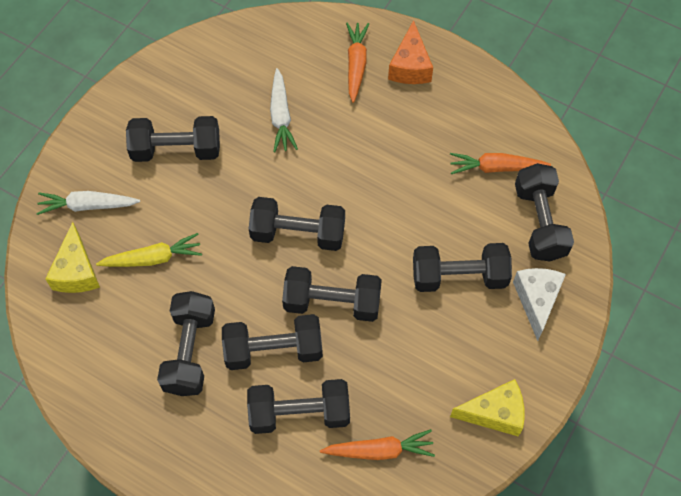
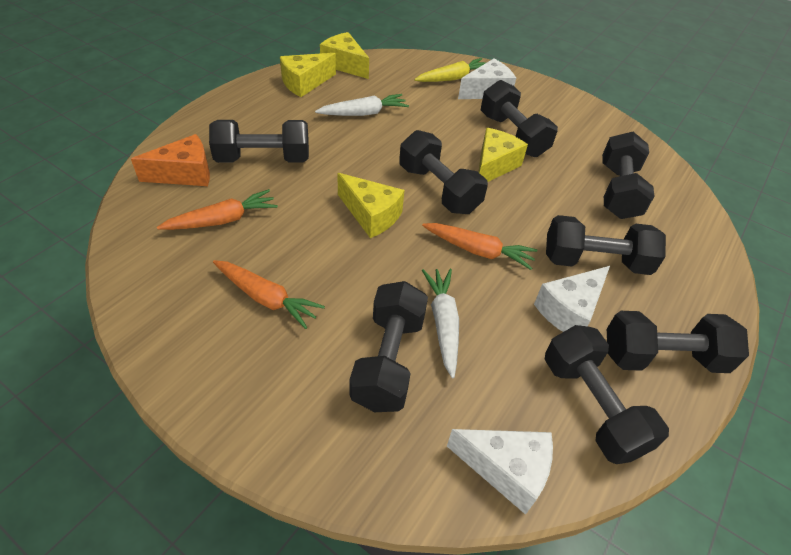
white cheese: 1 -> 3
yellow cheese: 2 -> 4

...

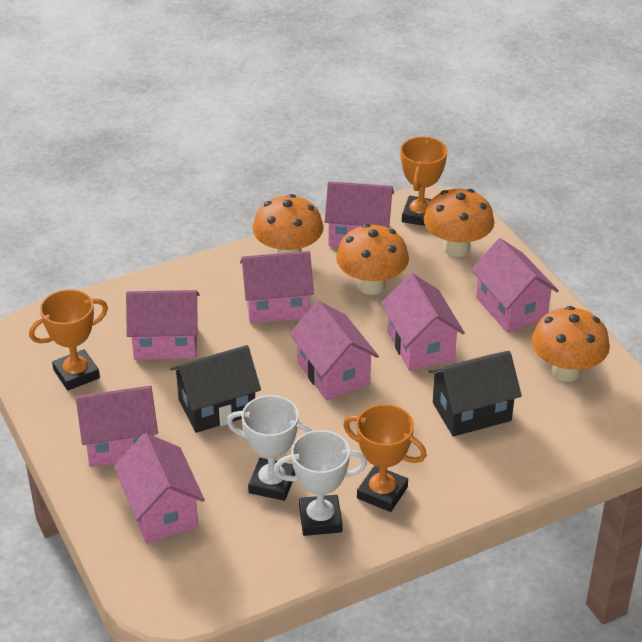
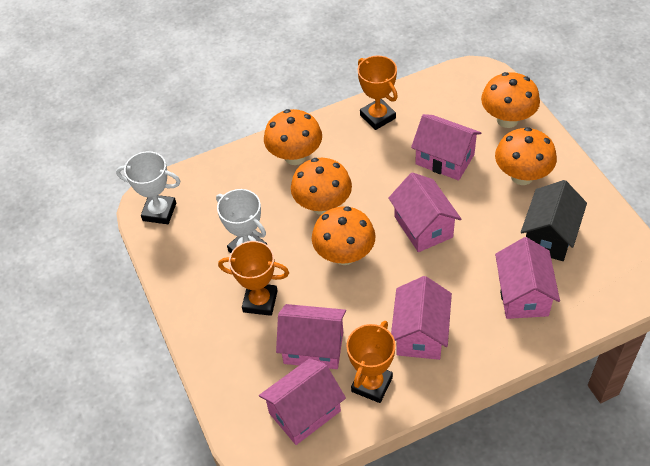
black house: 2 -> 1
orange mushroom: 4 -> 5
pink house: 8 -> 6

* * *

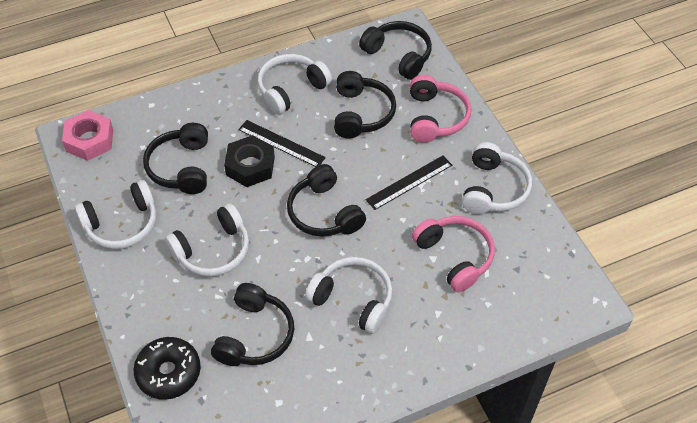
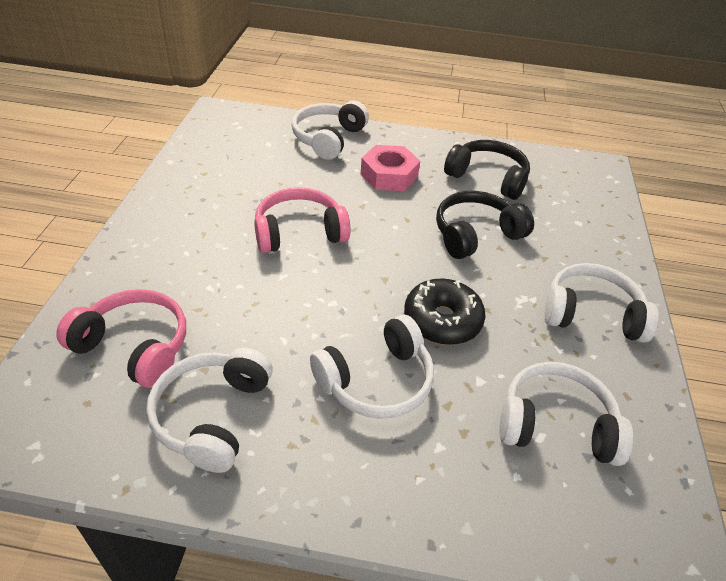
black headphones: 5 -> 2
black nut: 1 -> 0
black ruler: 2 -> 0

__ACTIVITY__. Answer only with how many lines in the records include "black".

__SOLUTION TO THE PROBLEM__. 4